== Required action ==
Repeat the whole listing word for word, skipping pictures.

== Exercise input ==
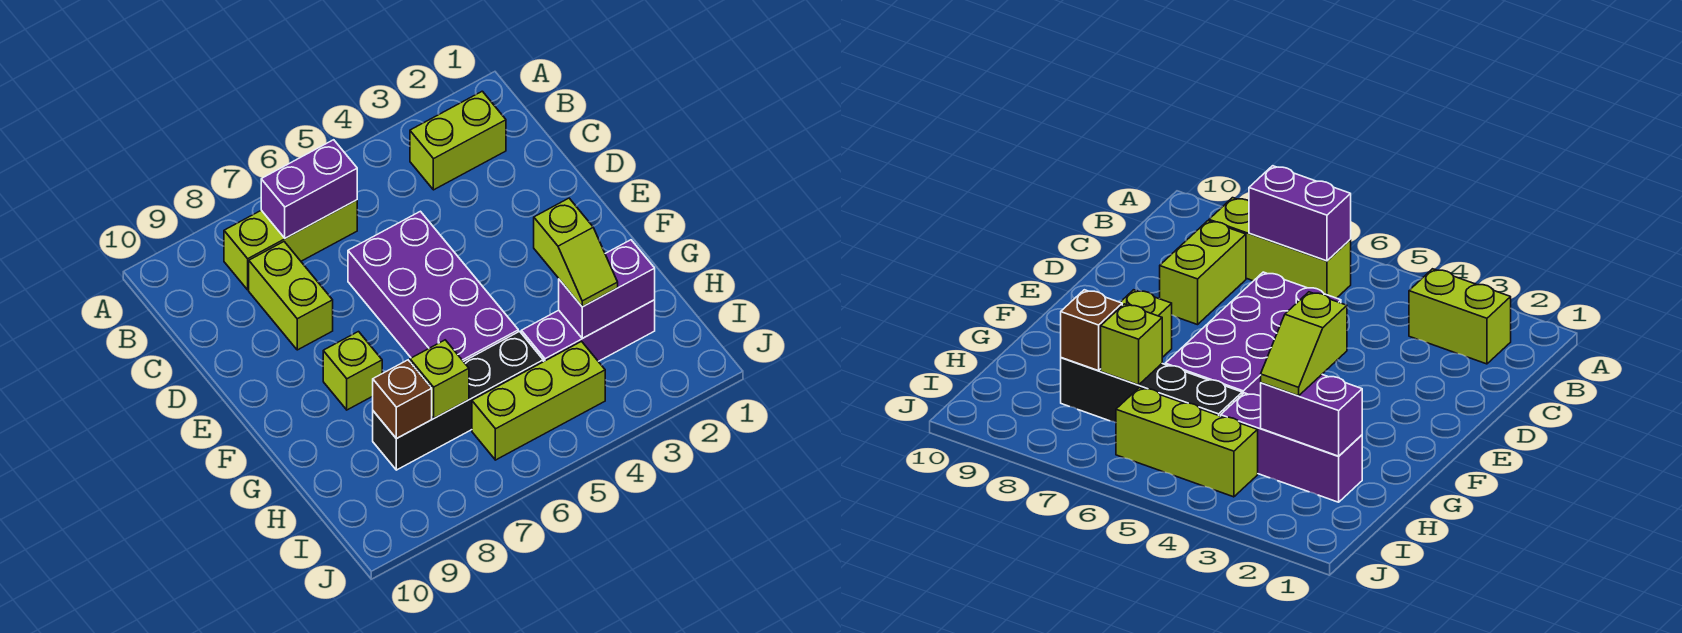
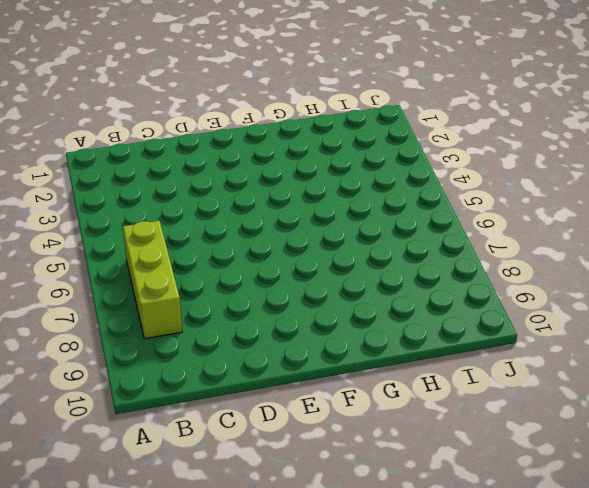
none -> lime brick B2:B3 level 1
none -> lime brick C8:D8 level 1
none -> purple brick D5:G6 level 1

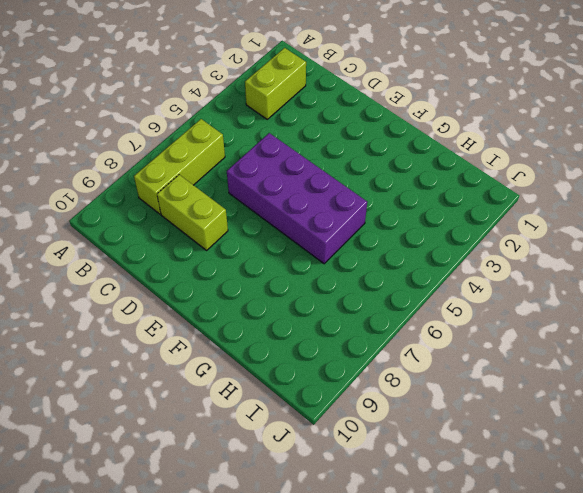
none -> lime brick F8 level 1
none -> purple brick H2:H4 level 1
none -> black brick H5:H8 level 1

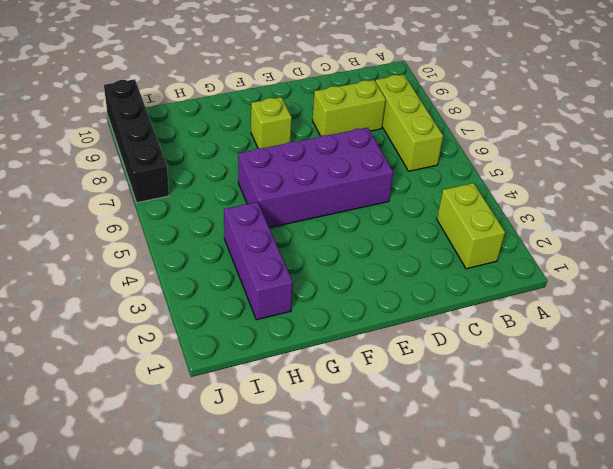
black brick J7:J10 level 1 -> black brick H5:H8 level 1
none -> lime brick I4:I6 level 1
none -> purple brick B6:B7 level 2
none -> purple brick H2:H3 level 2

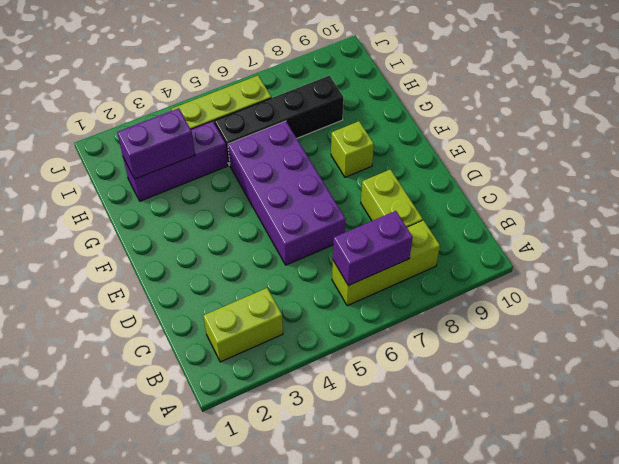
none -> lime brick H7 level 2
none -> brown brick H8 level 2
none -> lime slope G3:H3 level 3 top G

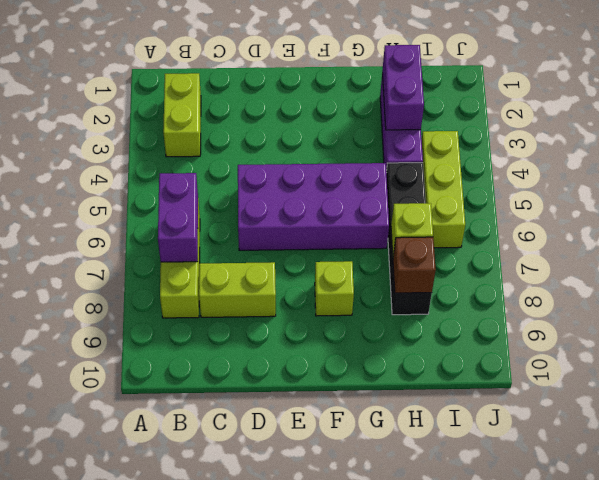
none -> lime slope G3:H3 level 3 top G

== Task answer ==
none -> lime brick B2:B3 level 1
none -> lime brick C8:D8 level 1
none -> purple brick D5:G6 level 1

none -> lime brick F8 level 1
none -> purple brick H2:H4 level 1
none -> black brick H5:H8 level 1

black brick J7:J10 level 1 -> black brick H5:H8 level 1
none -> lime brick I4:I6 level 1
none -> purple brick B6:B7 level 2
none -> purple brick H2:H3 level 2

none -> lime brick H7 level 2
none -> brown brick H8 level 2
none -> lime slope G3:H3 level 3 top G

none -> lime slope G3:H3 level 3 top G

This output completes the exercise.